WORK INSTRUCTIONS:
Copy out the lines below that hold the word "left".

RECORDS:
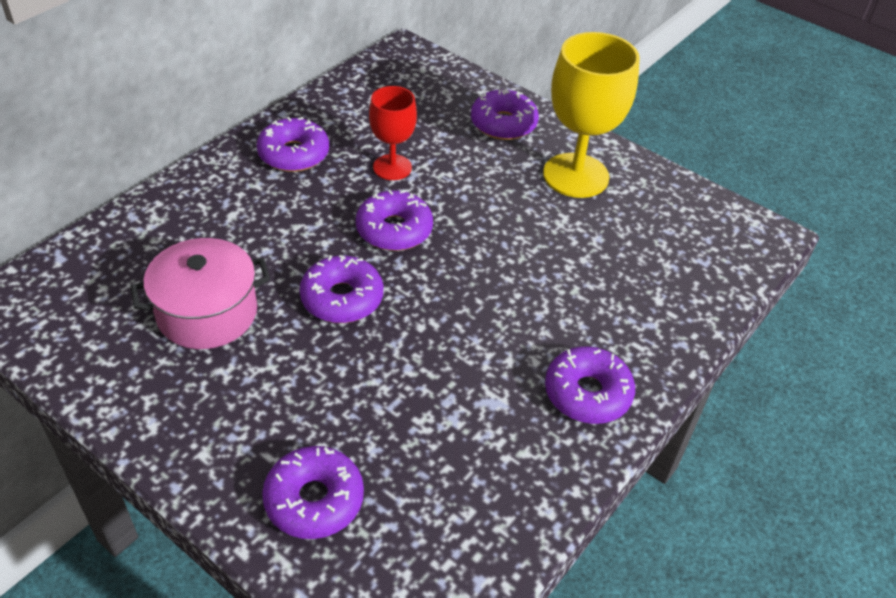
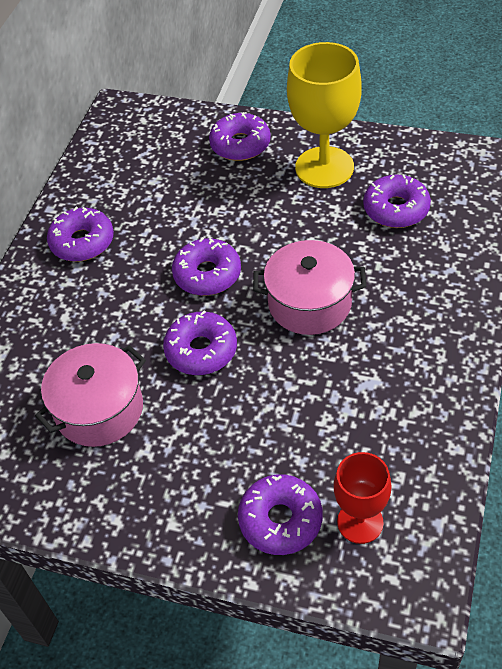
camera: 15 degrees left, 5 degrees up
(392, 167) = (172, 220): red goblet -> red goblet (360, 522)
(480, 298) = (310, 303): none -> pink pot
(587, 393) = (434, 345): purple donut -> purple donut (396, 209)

--

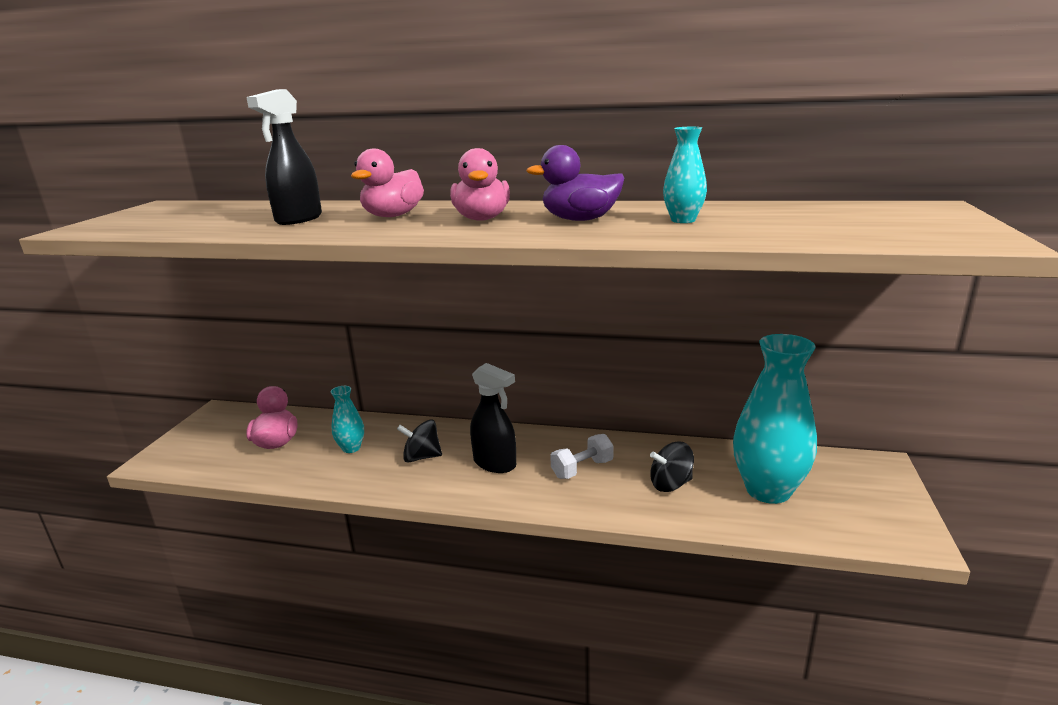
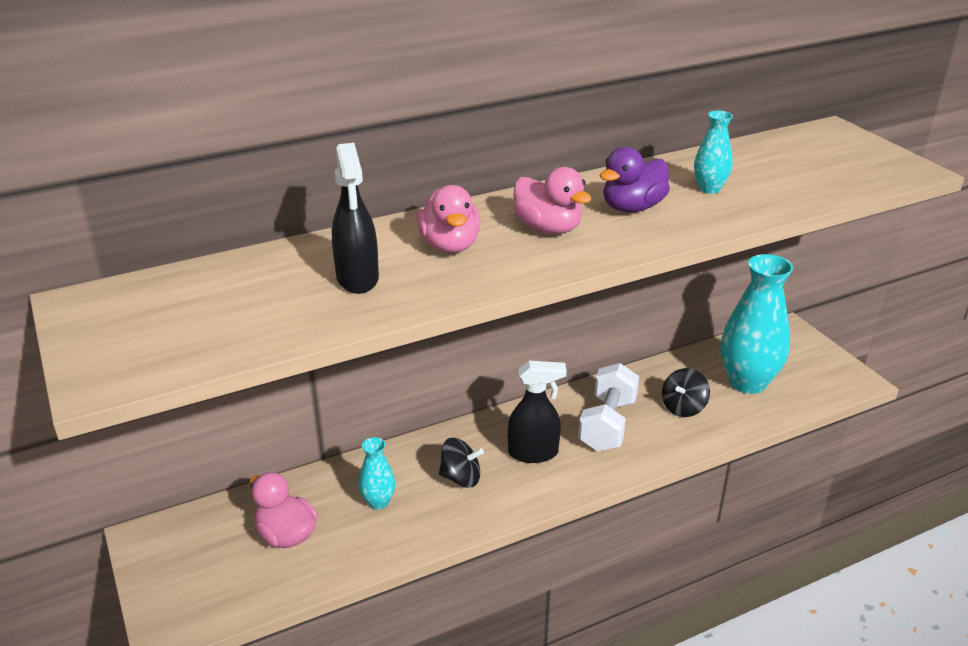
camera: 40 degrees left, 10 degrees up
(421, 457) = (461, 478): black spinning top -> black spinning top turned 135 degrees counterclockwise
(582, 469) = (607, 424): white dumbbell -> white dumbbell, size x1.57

RESULT:
camera: 15 degrees left, 5 degrees up
camera: 40 degrees left, 10 degrees up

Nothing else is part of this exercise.